▶ _Brief_
Extract every line of the listing that contains the string "markup", matching case exactly.

BEGIN Data to use

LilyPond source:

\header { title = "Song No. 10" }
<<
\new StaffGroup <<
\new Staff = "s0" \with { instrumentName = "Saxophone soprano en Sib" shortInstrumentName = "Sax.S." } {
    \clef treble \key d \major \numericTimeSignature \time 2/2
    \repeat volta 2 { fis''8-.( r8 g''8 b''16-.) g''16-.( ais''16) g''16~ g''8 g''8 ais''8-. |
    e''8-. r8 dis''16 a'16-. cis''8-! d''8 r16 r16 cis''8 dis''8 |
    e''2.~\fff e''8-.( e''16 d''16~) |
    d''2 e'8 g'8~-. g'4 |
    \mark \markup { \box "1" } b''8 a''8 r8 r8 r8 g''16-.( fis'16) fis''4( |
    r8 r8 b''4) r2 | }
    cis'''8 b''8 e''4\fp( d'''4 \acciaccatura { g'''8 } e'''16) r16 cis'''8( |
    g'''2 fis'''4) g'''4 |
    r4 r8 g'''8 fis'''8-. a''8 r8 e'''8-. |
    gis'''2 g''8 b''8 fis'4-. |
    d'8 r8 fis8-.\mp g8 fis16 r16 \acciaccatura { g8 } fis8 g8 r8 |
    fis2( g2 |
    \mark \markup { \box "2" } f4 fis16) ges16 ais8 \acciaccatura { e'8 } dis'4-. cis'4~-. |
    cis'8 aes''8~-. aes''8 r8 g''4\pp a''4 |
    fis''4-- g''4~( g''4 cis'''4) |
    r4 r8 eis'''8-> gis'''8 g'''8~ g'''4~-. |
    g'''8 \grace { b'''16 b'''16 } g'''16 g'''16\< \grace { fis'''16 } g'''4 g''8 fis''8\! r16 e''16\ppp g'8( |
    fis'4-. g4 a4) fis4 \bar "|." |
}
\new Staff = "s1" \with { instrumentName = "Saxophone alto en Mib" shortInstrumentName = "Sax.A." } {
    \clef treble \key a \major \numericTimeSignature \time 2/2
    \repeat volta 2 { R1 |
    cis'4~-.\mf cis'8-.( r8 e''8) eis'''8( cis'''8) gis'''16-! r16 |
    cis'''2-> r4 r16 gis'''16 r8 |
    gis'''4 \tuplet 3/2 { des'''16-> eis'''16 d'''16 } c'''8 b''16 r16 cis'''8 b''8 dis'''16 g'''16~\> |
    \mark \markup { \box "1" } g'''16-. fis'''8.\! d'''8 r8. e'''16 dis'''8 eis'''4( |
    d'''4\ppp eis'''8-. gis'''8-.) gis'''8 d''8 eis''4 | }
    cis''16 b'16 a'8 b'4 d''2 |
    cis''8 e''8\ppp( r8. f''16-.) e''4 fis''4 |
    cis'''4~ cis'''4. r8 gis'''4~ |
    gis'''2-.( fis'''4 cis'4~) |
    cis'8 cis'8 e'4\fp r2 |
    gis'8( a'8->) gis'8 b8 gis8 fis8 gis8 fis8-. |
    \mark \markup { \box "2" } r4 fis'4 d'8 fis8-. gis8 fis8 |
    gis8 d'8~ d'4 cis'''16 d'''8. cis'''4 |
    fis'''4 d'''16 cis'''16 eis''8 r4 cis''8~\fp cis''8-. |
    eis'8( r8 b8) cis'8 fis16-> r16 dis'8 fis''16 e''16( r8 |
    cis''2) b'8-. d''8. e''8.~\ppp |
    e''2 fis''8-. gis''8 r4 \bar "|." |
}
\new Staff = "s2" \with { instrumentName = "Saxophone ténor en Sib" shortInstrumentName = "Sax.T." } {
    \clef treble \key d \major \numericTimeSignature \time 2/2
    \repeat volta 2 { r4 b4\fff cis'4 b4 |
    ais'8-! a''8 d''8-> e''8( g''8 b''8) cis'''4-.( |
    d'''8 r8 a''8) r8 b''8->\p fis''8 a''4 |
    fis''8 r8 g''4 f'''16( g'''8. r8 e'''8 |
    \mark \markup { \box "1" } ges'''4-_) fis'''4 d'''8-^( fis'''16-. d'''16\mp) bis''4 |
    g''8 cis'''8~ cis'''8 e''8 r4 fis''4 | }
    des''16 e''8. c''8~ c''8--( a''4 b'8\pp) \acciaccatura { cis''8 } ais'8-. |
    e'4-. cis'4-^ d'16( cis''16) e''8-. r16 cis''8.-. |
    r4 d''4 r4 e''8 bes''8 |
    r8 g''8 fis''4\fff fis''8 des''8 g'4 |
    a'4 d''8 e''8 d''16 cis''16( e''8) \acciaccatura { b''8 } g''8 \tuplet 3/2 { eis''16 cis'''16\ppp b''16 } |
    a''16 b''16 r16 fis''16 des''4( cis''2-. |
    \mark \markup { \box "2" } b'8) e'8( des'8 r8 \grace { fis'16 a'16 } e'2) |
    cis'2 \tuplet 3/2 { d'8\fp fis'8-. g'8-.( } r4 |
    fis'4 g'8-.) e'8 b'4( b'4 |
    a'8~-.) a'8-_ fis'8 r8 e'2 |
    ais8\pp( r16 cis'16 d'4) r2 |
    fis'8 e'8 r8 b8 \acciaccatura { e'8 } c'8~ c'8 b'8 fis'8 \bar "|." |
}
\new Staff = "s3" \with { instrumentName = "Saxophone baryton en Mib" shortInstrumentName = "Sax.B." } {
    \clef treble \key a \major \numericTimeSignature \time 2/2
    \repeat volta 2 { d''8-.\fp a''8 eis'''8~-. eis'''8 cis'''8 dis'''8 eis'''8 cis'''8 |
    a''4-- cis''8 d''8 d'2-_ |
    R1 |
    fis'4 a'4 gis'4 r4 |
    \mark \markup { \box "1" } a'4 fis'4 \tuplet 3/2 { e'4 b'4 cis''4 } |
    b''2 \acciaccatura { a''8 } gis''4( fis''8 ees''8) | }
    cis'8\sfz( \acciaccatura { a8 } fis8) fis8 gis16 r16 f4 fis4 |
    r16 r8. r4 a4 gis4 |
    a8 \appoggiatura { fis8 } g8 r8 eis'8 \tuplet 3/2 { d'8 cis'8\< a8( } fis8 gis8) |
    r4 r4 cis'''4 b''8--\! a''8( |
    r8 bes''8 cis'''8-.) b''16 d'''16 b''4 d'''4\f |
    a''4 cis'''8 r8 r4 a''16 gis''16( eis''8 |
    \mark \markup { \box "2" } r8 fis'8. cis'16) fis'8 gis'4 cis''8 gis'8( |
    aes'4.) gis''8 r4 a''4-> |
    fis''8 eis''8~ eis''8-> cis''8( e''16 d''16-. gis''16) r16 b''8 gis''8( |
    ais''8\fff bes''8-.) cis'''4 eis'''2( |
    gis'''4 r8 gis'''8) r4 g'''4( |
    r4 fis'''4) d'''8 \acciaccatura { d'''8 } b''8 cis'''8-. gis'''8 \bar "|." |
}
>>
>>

END Data to use

▶ _Answer_
    \mark \markup { \box "1" } b''8 a''8 r8 r8 r8 g''16-.( fis'16) fis''4( |
    \mark \markup { \box "2" } f4 fis16) ges16 ais8 \acciaccatura { e'8 } dis'4-. cis'4~-. |
    \mark \markup { \box "1" } g'''16-. fis'''8.\! d'''8 r8. e'''16 dis'''8 eis'''4( |
    \mark \markup { \box "2" } r4 fis'4 d'8 fis8-. gis8 fis8 |
    \mark \markup { \box "1" } ges'''4-_) fis'''4 d'''8-^( fis'''16-. d'''16\mp) bis''4 |
    \mark \markup { \box "2" } b'8) e'8( des'8 r8 \grace { fis'16 a'16 } e'2) |
    \mark \markup { \box "1" } a'4 fis'4 \tuplet 3/2 { e'4 b'4 cis''4 } |
    \mark \markup { \box "2" } r8 fis'8. cis'16) fis'8 gis'4 cis''8 gis'8( |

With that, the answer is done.